▶ _TASK OBJECTIVE_
Using the string "orange" as the key, pull each matching line out of the records below.

·····

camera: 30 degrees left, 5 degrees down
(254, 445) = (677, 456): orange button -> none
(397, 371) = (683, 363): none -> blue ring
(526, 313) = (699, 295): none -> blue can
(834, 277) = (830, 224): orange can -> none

·····

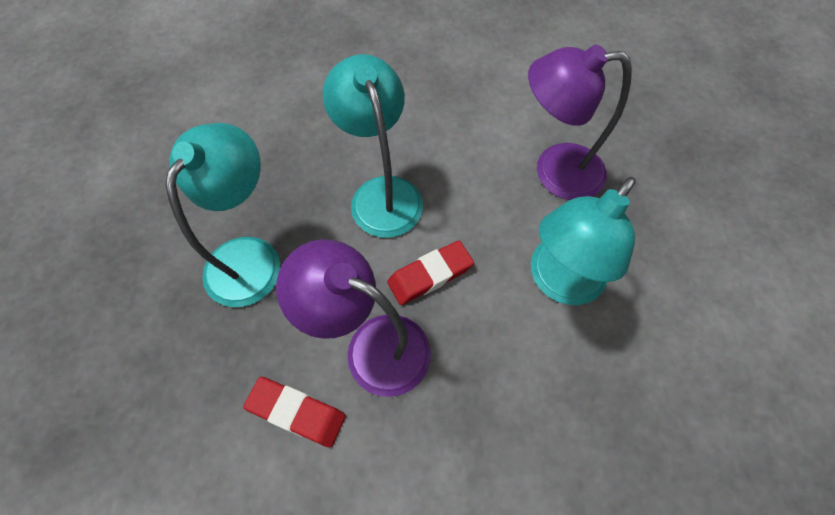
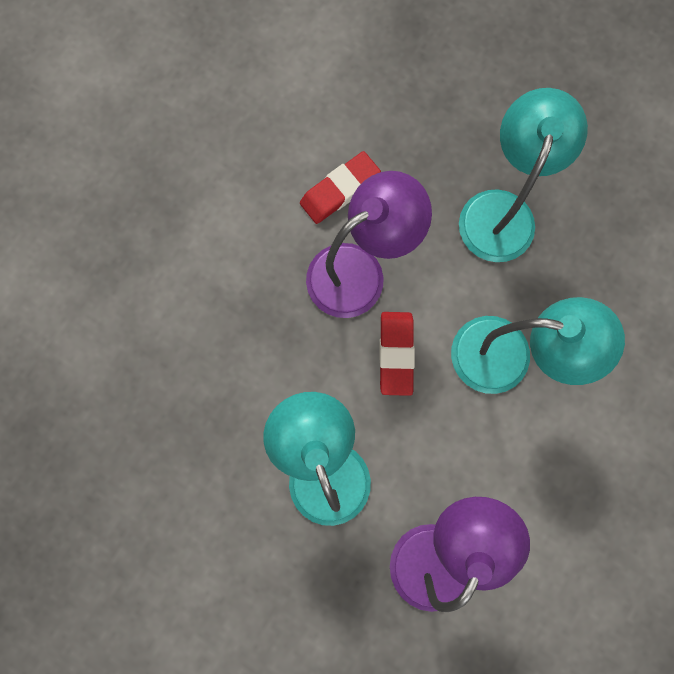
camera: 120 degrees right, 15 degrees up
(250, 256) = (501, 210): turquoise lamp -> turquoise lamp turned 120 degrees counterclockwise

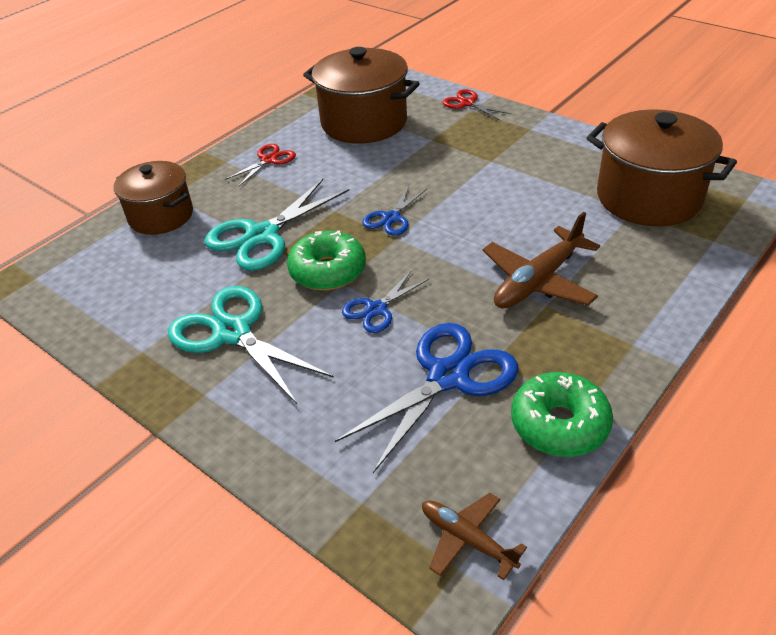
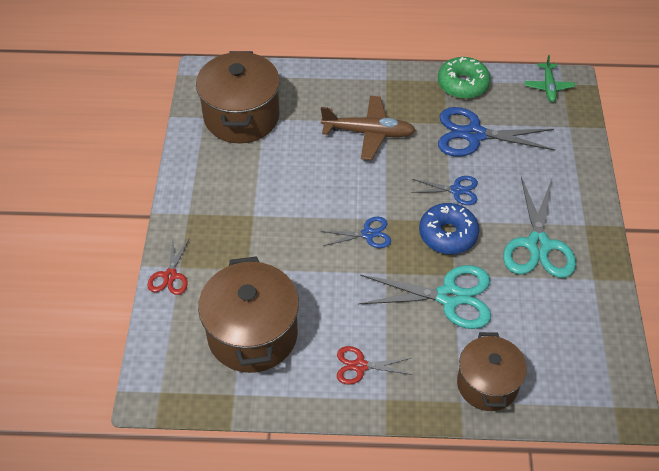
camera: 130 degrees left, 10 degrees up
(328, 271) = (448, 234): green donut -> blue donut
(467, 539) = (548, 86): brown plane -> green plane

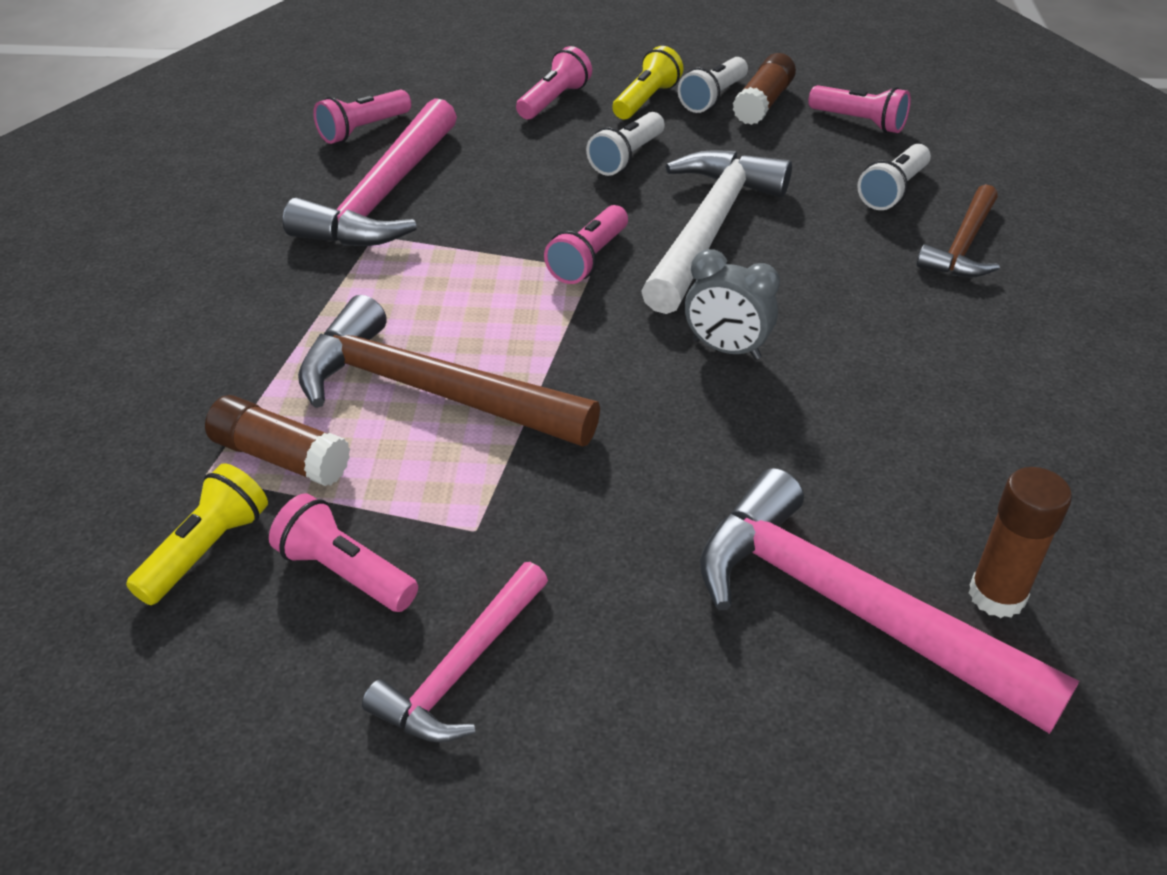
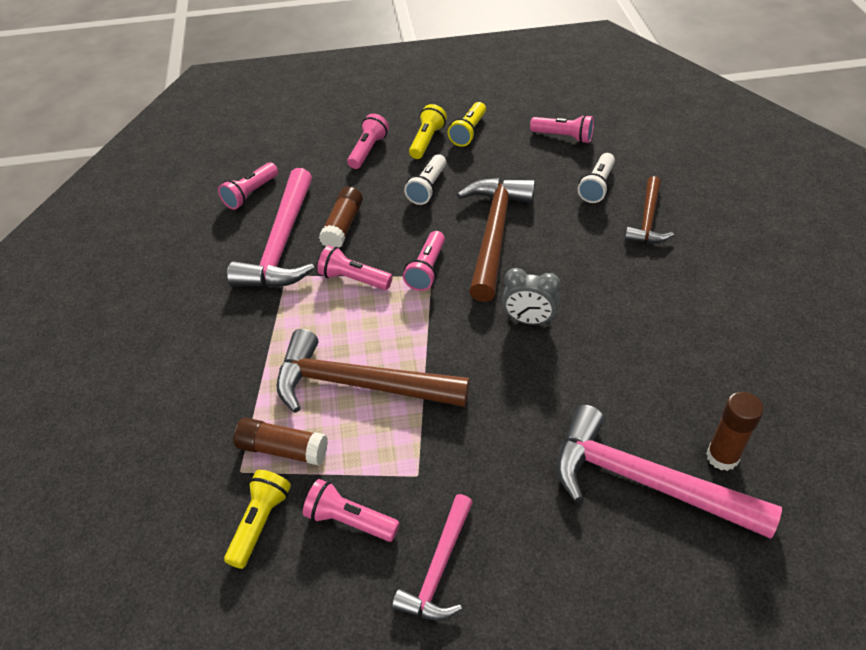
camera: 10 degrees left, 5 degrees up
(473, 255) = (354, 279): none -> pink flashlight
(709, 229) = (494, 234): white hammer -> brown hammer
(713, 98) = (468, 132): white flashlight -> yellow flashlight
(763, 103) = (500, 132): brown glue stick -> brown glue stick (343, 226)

·····

▶ _EXPECTED ANSWER_
(254, 445) = (677, 456): orange button -> none
(834, 277) = (830, 224): orange can -> none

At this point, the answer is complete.